- **Supplied material**:
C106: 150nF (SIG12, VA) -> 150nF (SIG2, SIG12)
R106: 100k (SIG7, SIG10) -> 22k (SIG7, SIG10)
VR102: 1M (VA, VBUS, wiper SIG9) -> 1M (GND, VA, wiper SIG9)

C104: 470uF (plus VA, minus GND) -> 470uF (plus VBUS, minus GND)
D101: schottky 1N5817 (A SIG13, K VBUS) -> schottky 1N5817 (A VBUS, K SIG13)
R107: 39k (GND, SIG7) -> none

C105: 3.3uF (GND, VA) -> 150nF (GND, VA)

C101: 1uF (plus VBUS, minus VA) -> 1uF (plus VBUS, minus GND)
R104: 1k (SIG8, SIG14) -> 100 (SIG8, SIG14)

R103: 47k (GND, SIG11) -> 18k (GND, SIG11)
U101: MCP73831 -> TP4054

- **What the task requires**:
The data must be given again in full. Keep every line identical.

- **Problem solution**:
C106: 150nF (SIG12, VA) -> 150nF (SIG2, SIG12)
R106: 100k (SIG7, SIG10) -> 22k (SIG7, SIG10)
VR102: 1M (VA, VBUS, wiper SIG9) -> 1M (GND, VA, wiper SIG9)

C104: 470uF (plus VA, minus GND) -> 470uF (plus VBUS, minus GND)
D101: schottky 1N5817 (A SIG13, K VBUS) -> schottky 1N5817 (A VBUS, K SIG13)
R107: 39k (GND, SIG7) -> none

C105: 3.3uF (GND, VA) -> 150nF (GND, VA)

C101: 1uF (plus VBUS, minus VA) -> 1uF (plus VBUS, minus GND)
R104: 1k (SIG8, SIG14) -> 100 (SIG8, SIG14)

R103: 47k (GND, SIG11) -> 18k (GND, SIG11)
U101: MCP73831 -> TP4054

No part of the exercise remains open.